*** Recorded information ***
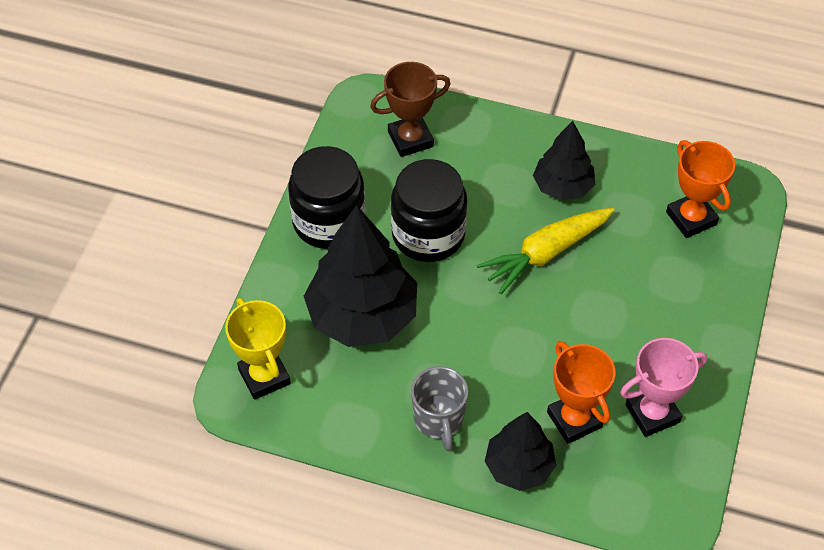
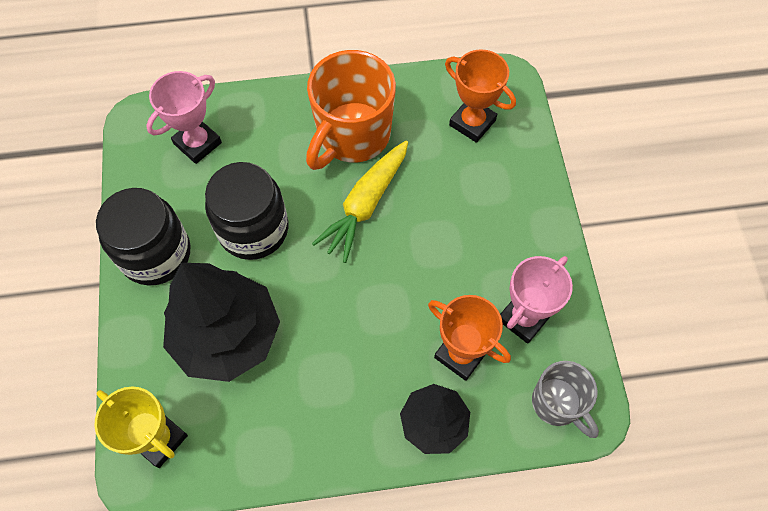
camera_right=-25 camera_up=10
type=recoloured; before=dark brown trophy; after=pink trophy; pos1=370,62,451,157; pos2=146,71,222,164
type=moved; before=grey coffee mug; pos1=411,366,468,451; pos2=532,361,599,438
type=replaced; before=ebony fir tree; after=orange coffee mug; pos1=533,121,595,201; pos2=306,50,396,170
*** End of Recorded information ***
• [To do]: The lines from the one with "type=moved; before=grey coffee" through the end of the data above are to be set down exactly, with both boundary lines included and no other lines.

• [Problem solution]:
type=moved; before=grey coffee mug; pos1=411,366,468,451; pos2=532,361,599,438
type=replaced; before=ebony fir tree; after=orange coffee mug; pos1=533,121,595,201; pos2=306,50,396,170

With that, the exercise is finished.